WHAT THIS TASK INVOLVES
Begin at the line with "(483, 664) = (189, 419): yellow car -> none" and write out every line after it, exactly, through the last line below, adding nothing.

DATA SHOWN
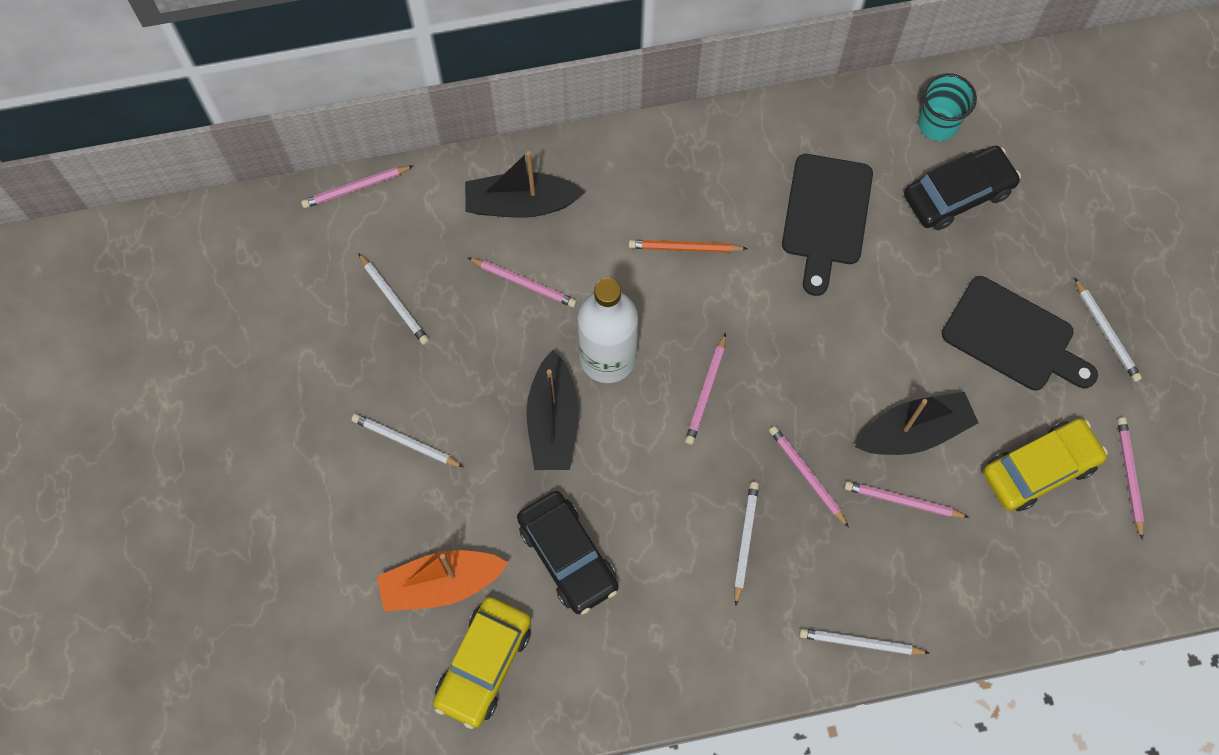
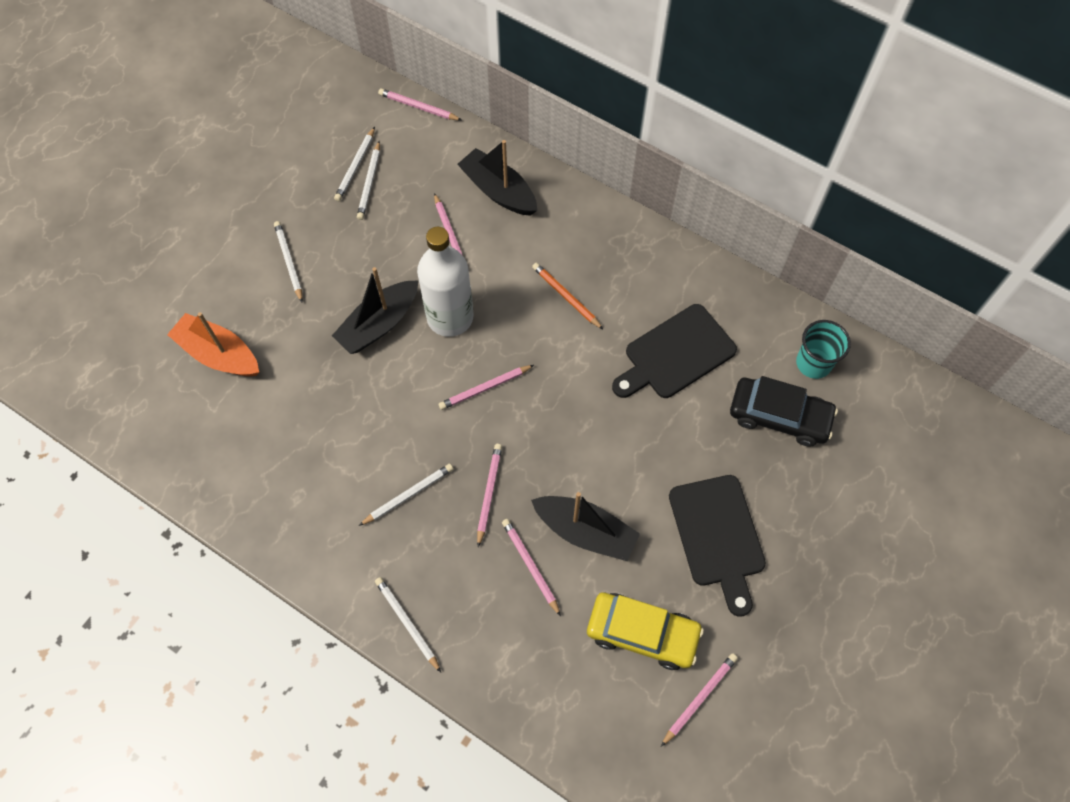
camera: 45 degrees right, 5 degrees down
(483, 664) = (189, 419): yellow car -> none
(568, 556) = (301, 405): black car -> none
(1106, 332) = (787, 593): white pencil -> white pencil (355, 166)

EXERCISE ANSWER
(483, 664) = (189, 419): yellow car -> none
(568, 556) = (301, 405): black car -> none
(1106, 332) = (787, 593): white pencil -> white pencil (355, 166)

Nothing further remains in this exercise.